[[ ENTRIES SHOWN, beginning ]]

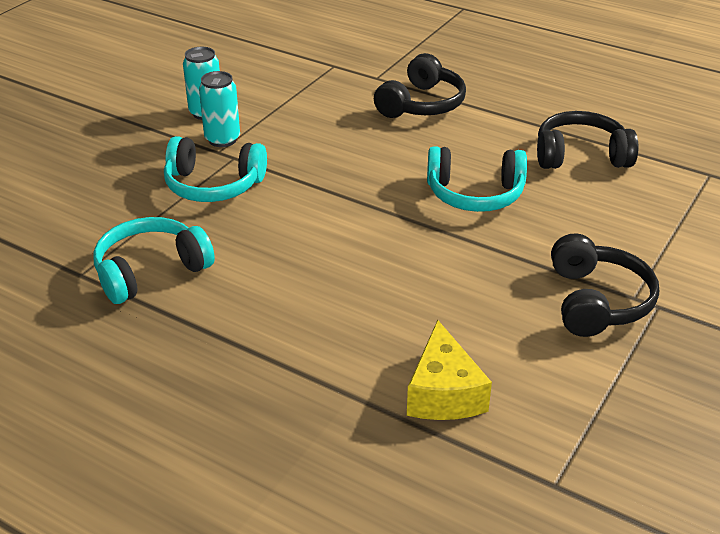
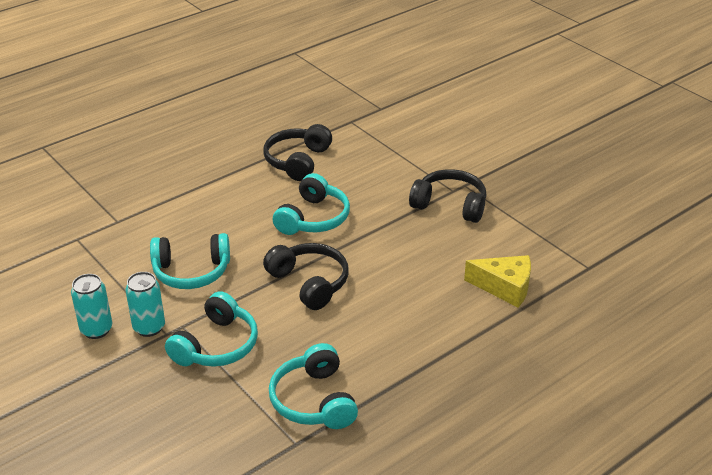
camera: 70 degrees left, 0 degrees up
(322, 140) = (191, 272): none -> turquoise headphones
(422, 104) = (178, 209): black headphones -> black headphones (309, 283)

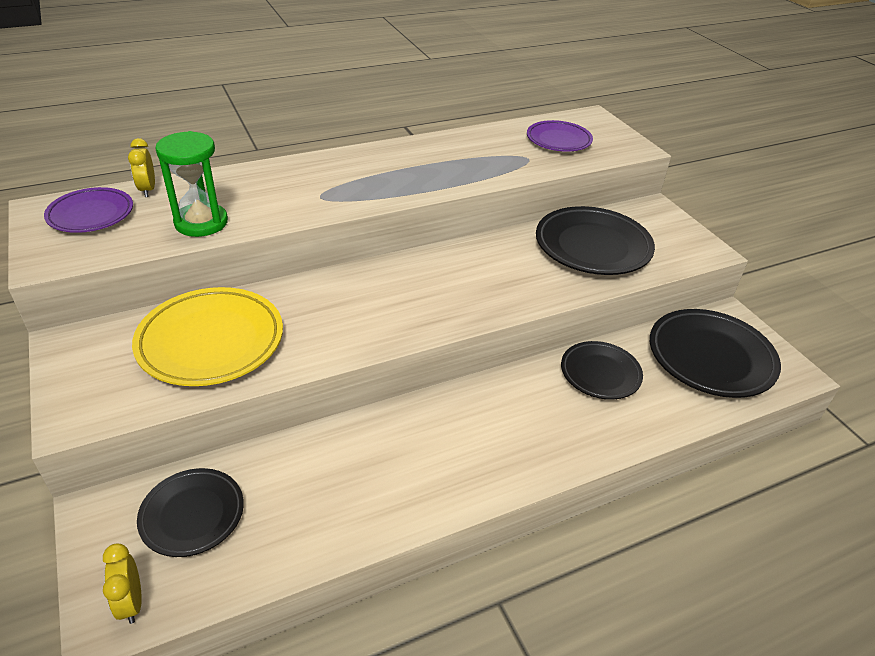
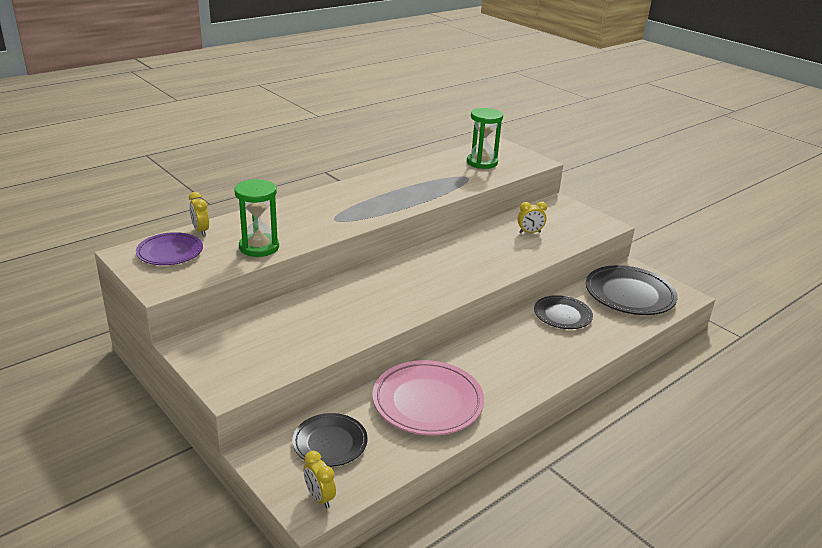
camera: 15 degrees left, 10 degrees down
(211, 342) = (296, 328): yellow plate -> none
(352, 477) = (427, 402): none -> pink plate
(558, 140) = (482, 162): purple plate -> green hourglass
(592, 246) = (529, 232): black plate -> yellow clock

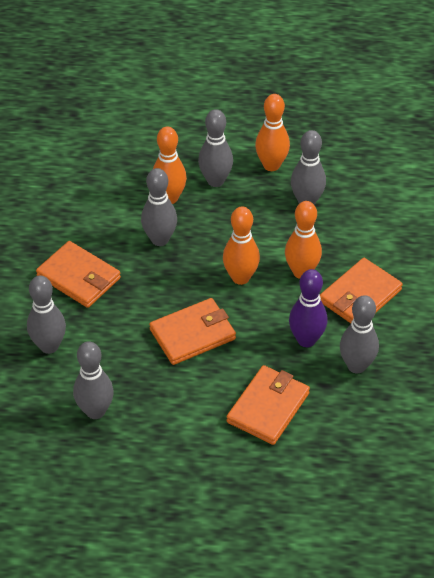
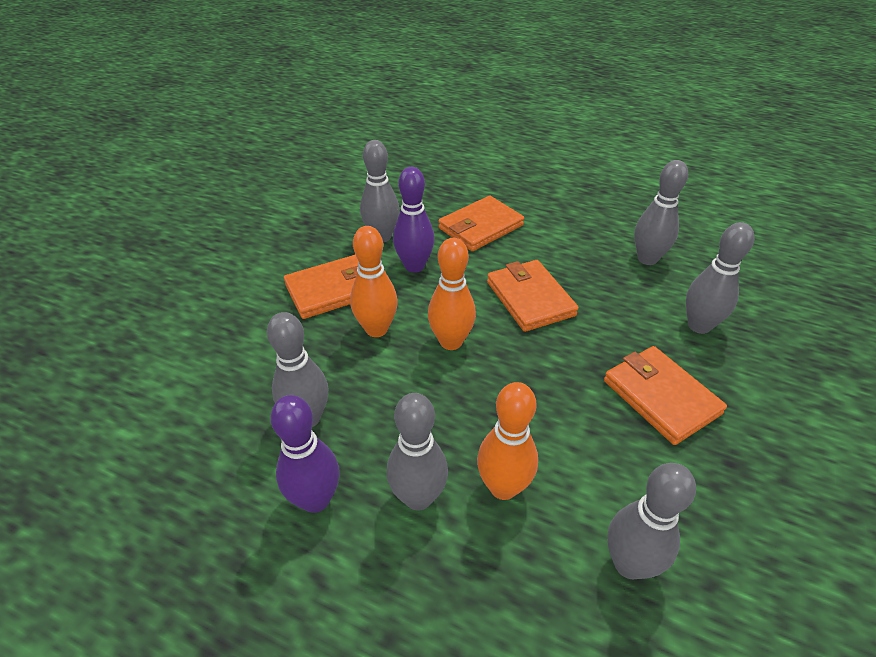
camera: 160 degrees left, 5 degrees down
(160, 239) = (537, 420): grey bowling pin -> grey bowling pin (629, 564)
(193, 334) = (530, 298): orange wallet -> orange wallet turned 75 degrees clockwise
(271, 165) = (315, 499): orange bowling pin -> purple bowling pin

[[ ENTRIES SHOWN, end ]]
[[ ENTRIES SHOWN, beginning ]]

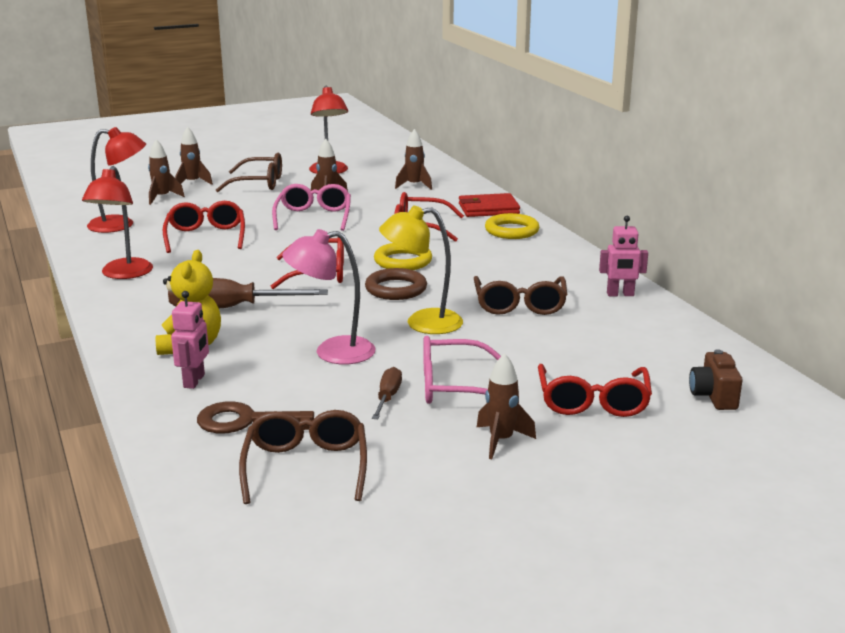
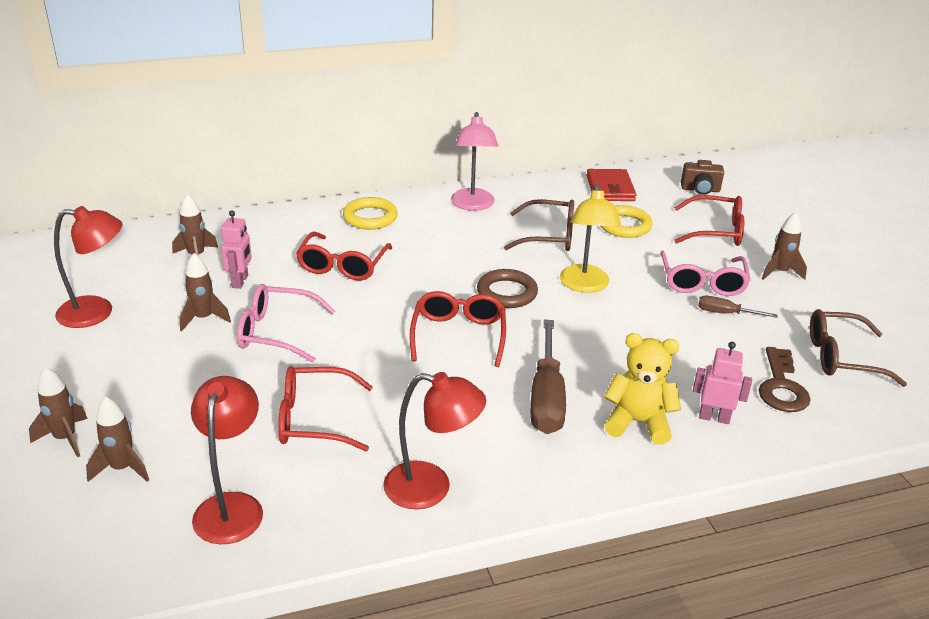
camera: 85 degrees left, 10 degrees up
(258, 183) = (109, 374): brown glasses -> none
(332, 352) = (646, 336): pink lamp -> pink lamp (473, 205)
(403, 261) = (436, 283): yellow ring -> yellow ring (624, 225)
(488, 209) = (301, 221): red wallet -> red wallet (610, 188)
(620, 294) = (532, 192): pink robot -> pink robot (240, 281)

[[ ENTRIES SHOWN, end ]]

* _PROBLEM DESCRIPTION_:
Please repeat, exactly as written, the lines in the records above, starting with the one that has "(422, 104) = (178, 209): black" and going on through the one that has "(558, 140) = (482, 162): purple". Pictures are to be left out.

* _RESULT BELOW_:
(422, 104) = (178, 209): black headphones -> black headphones (309, 283)

camera: 15 degrees left, 10 degrees down
(211, 342) = (296, 328): yellow plate -> none
(352, 477) = (427, 402): none -> pink plate
(558, 140) = (482, 162): purple plate -> green hourglass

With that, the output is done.